Listed records:
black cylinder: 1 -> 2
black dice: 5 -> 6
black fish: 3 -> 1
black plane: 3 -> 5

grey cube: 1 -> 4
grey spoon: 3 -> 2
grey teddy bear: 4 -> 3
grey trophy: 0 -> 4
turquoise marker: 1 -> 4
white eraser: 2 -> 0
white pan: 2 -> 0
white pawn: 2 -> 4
...
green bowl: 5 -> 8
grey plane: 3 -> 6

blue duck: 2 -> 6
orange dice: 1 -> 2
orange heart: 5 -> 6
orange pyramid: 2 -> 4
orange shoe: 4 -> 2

The task:
Going through the data, tally the lines containing "orange" and report only the result.

Solution to the problem:
4